**What the task requires**
The lines from the start of the data through the line with "pink box: 2 -> 1" are to be returned verbatim; all later lines are to be omitted.

::: Data excerpts :::

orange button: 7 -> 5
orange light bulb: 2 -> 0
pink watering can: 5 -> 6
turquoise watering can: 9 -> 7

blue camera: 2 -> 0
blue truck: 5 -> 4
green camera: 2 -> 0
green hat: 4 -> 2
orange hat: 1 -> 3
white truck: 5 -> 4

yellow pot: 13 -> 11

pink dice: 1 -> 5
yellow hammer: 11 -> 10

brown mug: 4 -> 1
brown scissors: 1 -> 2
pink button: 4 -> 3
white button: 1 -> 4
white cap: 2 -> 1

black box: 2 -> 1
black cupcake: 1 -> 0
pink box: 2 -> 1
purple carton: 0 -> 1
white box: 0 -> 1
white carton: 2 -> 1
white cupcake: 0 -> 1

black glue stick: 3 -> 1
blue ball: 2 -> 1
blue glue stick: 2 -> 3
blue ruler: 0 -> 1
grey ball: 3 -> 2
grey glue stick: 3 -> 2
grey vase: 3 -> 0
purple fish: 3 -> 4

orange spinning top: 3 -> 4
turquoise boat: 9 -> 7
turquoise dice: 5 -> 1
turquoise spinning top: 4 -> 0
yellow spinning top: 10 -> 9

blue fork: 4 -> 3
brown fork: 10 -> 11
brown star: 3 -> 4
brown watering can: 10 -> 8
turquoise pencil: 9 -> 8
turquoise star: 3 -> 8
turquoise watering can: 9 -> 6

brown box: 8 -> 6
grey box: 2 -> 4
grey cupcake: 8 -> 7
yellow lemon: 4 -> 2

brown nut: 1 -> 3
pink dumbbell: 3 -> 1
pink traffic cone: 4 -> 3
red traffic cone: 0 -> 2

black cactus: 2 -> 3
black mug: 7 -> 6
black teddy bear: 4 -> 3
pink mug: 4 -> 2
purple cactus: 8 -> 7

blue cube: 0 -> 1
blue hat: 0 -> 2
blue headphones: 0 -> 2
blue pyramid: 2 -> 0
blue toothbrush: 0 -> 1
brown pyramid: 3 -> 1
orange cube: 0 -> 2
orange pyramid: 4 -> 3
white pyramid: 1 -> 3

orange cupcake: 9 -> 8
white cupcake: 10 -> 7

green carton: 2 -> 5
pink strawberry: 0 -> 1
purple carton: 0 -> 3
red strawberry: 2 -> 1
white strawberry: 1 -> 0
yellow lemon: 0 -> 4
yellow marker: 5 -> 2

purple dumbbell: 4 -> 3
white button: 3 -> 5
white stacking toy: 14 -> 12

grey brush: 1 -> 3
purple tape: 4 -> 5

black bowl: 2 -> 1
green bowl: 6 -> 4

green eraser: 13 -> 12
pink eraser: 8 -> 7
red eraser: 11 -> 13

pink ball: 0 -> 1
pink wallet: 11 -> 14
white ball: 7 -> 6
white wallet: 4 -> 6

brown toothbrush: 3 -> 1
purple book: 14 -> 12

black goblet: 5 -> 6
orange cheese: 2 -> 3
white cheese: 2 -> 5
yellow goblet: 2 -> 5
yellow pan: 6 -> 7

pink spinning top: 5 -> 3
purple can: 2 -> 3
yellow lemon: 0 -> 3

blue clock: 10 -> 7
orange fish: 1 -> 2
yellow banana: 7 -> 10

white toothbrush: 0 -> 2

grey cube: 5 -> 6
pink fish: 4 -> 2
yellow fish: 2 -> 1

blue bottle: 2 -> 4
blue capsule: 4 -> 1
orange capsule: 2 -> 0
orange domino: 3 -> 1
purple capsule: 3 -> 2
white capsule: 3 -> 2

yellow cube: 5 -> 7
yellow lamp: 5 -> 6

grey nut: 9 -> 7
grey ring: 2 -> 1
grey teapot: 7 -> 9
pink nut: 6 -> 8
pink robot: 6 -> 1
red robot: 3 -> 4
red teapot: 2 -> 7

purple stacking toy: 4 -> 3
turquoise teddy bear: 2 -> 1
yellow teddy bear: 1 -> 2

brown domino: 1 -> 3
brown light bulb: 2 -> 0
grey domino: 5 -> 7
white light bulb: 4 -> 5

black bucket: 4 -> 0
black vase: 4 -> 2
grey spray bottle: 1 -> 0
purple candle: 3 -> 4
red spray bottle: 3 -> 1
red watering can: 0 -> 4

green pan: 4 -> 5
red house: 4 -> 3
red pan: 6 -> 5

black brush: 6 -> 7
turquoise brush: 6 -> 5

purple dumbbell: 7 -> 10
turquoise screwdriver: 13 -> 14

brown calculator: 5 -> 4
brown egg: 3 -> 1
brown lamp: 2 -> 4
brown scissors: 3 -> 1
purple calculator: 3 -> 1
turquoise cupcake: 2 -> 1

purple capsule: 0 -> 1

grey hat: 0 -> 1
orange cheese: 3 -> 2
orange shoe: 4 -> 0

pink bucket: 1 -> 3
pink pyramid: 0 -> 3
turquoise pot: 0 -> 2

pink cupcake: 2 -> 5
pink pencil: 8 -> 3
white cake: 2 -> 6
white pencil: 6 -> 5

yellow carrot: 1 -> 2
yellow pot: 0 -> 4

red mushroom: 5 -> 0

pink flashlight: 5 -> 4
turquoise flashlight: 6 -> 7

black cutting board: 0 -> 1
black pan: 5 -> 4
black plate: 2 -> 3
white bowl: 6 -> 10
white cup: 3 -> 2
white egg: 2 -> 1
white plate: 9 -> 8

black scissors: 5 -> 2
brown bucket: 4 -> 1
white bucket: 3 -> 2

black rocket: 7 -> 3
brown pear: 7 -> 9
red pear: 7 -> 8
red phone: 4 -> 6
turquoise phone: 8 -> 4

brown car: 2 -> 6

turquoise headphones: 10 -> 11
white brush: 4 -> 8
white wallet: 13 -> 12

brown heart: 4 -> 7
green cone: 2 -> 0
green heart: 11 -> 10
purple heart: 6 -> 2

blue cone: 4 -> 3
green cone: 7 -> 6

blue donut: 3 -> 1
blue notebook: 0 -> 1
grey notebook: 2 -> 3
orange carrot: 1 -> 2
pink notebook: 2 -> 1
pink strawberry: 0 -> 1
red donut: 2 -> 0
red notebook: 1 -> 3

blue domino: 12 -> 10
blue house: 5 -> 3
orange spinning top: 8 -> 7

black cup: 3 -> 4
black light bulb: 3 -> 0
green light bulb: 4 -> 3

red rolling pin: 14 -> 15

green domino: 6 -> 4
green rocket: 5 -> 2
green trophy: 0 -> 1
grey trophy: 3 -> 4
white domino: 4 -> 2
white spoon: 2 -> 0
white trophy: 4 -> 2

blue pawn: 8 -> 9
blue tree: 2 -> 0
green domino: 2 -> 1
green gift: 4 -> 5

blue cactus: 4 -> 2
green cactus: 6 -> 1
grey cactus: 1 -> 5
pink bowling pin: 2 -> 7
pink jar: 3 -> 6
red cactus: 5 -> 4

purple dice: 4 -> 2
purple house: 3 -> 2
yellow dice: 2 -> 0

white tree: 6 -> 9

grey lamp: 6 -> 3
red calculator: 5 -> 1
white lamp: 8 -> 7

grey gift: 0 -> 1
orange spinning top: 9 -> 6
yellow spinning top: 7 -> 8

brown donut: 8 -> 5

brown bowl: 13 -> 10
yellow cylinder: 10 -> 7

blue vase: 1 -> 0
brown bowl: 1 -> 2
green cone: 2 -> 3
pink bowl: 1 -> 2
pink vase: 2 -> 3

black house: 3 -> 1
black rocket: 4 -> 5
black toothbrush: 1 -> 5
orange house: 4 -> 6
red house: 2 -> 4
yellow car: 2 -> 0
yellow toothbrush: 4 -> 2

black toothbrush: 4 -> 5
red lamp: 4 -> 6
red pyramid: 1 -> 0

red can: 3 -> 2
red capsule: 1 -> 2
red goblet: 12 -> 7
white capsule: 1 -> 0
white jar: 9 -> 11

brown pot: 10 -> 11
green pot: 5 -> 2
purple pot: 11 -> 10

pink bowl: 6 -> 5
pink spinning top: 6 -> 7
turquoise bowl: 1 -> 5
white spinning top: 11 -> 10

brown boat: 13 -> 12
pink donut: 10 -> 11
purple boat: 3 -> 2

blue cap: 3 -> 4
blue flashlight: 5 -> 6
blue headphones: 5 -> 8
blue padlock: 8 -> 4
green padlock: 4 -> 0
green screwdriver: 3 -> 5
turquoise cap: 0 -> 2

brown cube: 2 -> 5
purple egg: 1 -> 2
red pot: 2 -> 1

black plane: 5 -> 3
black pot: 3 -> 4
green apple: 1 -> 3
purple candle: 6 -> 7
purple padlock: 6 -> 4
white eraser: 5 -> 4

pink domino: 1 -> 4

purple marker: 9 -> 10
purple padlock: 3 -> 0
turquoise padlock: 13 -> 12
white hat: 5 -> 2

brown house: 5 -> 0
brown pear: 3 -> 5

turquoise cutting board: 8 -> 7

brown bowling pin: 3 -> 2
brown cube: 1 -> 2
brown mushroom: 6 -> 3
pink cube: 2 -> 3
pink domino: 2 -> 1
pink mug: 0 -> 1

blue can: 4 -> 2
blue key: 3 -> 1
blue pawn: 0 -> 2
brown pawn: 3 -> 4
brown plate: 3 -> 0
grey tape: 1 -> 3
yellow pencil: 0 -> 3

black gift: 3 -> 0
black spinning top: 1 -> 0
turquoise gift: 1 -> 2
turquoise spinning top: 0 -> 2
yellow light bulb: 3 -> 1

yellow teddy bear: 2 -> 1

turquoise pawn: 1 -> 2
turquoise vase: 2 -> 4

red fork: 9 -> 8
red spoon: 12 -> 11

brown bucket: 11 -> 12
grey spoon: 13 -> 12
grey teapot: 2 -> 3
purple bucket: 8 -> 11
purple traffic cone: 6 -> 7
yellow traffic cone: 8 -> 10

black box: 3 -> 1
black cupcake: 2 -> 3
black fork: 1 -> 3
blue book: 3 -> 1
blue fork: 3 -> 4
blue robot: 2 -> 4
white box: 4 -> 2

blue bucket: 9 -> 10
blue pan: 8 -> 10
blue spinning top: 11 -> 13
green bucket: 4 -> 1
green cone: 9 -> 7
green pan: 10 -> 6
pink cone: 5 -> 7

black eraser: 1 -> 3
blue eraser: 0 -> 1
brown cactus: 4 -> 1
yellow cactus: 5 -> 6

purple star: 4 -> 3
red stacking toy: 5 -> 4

:::

**Response**
orange button: 7 -> 5
orange light bulb: 2 -> 0
pink watering can: 5 -> 6
turquoise watering can: 9 -> 7

blue camera: 2 -> 0
blue truck: 5 -> 4
green camera: 2 -> 0
green hat: 4 -> 2
orange hat: 1 -> 3
white truck: 5 -> 4

yellow pot: 13 -> 11

pink dice: 1 -> 5
yellow hammer: 11 -> 10

brown mug: 4 -> 1
brown scissors: 1 -> 2
pink button: 4 -> 3
white button: 1 -> 4
white cap: 2 -> 1

black box: 2 -> 1
black cupcake: 1 -> 0
pink box: 2 -> 1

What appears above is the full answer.